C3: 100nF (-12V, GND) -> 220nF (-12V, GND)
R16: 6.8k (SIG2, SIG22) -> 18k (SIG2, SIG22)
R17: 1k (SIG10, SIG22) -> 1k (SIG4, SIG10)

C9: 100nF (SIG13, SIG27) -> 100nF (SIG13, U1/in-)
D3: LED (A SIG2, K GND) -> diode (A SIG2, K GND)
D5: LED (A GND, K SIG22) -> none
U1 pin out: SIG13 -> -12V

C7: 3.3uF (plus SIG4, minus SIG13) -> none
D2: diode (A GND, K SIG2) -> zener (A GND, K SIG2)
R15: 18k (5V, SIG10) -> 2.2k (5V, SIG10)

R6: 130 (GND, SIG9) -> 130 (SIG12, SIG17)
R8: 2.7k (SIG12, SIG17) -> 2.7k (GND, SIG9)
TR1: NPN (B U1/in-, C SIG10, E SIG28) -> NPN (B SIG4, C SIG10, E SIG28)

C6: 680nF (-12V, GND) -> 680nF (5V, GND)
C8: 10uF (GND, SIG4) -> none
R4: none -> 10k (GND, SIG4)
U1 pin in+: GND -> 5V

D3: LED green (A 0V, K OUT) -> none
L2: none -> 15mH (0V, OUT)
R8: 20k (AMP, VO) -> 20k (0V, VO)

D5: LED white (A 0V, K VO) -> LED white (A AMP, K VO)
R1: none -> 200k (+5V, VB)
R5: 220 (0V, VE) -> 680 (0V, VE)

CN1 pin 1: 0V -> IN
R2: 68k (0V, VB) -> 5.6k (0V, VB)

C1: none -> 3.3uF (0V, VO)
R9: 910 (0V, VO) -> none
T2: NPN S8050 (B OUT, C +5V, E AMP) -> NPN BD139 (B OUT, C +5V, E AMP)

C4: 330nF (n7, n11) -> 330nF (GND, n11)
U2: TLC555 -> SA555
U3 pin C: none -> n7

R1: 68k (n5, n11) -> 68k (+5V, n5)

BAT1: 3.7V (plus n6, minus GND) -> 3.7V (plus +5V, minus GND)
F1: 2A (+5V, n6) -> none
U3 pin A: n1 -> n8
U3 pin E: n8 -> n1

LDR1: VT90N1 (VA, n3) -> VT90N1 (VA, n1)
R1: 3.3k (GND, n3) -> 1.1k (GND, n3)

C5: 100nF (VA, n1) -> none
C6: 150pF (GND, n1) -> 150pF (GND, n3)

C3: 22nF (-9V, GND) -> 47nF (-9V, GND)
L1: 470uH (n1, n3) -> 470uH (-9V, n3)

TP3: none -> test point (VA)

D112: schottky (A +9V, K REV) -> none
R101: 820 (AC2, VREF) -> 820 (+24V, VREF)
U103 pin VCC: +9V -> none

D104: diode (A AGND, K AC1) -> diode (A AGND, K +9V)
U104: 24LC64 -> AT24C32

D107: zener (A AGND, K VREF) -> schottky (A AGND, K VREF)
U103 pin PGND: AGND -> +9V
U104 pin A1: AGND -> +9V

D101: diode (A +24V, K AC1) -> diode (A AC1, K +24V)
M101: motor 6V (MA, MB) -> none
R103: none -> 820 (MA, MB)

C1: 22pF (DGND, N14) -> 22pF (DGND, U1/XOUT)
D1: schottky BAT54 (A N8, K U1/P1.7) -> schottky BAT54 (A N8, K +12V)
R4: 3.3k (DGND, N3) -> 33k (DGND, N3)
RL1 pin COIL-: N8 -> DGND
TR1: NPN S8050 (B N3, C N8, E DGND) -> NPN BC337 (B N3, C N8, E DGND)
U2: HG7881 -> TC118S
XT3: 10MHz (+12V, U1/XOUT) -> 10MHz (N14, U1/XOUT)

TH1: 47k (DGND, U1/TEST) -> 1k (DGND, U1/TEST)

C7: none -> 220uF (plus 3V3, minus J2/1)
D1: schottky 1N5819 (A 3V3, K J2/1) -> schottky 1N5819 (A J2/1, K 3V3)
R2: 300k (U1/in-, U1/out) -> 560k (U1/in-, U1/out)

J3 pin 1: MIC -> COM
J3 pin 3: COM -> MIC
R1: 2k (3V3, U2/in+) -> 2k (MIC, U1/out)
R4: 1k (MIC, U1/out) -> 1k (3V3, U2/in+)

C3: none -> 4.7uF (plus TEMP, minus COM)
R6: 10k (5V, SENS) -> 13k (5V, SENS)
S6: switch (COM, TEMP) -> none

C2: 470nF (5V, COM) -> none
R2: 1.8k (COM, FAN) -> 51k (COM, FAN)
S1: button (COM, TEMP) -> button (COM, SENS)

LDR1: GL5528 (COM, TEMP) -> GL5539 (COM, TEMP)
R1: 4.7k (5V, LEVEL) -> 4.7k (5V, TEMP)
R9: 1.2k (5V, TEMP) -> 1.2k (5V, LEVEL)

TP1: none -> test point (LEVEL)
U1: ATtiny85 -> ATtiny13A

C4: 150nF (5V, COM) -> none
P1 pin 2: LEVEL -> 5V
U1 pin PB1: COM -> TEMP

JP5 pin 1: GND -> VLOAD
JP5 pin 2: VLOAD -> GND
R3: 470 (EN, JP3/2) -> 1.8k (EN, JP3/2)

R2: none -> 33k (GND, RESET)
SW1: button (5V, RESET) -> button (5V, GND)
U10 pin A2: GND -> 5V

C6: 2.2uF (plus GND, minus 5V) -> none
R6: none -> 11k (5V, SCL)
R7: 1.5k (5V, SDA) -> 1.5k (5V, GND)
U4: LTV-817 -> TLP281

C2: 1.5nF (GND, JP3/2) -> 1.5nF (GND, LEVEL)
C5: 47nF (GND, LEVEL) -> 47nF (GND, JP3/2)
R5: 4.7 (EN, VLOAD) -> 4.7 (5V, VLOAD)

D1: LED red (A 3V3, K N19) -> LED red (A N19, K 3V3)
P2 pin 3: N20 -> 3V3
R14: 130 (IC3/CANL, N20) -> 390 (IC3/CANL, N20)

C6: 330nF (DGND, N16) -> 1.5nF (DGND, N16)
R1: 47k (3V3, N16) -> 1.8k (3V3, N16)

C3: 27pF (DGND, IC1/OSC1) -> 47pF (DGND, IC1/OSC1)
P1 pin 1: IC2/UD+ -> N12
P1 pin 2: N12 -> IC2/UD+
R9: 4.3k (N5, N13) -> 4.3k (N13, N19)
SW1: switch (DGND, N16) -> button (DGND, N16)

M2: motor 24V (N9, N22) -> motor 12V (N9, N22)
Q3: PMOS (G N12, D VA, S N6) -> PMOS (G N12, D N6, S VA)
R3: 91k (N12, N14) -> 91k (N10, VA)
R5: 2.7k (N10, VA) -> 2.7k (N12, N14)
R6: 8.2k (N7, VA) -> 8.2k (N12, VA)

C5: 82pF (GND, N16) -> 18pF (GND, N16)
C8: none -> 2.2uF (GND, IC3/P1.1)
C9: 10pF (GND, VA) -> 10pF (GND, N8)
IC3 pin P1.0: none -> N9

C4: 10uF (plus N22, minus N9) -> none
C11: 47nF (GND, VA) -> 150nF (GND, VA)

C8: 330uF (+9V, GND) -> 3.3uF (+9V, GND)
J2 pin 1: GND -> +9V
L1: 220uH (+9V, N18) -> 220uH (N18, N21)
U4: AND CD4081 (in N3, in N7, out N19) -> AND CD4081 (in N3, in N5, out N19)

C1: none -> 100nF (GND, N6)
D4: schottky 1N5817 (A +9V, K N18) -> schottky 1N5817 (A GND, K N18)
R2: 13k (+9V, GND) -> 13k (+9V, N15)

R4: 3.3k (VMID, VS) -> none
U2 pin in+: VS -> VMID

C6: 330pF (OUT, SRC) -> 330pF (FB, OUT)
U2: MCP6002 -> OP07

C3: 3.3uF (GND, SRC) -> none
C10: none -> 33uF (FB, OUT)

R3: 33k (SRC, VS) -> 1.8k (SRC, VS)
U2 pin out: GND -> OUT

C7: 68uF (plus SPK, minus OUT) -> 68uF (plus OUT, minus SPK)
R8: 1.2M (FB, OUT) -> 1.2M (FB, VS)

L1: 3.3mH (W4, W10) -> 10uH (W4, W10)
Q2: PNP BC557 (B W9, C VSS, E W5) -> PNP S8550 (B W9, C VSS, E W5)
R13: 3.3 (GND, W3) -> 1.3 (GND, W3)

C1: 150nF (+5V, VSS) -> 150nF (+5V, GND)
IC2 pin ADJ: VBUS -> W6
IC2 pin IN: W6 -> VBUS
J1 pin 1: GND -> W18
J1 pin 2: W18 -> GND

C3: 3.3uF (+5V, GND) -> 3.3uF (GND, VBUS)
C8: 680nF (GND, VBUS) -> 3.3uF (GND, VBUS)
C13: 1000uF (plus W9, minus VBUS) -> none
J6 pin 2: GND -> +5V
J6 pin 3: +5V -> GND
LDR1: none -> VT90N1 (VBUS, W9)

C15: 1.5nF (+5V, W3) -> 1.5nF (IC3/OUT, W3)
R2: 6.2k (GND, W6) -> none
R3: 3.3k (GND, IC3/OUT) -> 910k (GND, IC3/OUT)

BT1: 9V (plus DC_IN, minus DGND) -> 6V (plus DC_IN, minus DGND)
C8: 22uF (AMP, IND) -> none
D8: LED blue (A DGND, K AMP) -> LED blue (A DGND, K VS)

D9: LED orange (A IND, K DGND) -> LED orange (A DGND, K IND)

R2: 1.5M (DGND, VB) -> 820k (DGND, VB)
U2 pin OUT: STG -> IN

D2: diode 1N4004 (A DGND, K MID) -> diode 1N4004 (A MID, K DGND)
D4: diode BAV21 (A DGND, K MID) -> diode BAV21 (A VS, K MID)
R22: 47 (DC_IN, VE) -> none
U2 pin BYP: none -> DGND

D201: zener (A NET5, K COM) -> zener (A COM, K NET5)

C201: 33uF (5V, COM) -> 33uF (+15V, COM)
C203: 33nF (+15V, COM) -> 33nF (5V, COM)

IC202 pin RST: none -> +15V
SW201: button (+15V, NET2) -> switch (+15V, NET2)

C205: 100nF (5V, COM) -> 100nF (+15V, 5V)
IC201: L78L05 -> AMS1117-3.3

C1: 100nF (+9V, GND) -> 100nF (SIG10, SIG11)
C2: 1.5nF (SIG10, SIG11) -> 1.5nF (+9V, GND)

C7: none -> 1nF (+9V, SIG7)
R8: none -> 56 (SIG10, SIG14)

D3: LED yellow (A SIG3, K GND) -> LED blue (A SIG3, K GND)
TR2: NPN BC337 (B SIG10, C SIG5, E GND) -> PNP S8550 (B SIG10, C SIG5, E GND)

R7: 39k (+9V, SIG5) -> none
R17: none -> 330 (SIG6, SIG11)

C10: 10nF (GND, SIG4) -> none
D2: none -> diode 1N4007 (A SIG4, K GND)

----------

Exercise objective
In the records above, find each line that holds the word "TEMP"; copy all such lines.

Answer
C3: none -> 4.7uF (plus TEMP, minus COM)
S6: switch (COM, TEMP) -> none
S1: button (COM, TEMP) -> button (COM, SENS)
LDR1: GL5528 (COM, TEMP) -> GL5539 (COM, TEMP)
R1: 4.7k (5V, LEVEL) -> 4.7k (5V, TEMP)
R9: 1.2k (5V, TEMP) -> 1.2k (5V, LEVEL)
U1 pin PB1: COM -> TEMP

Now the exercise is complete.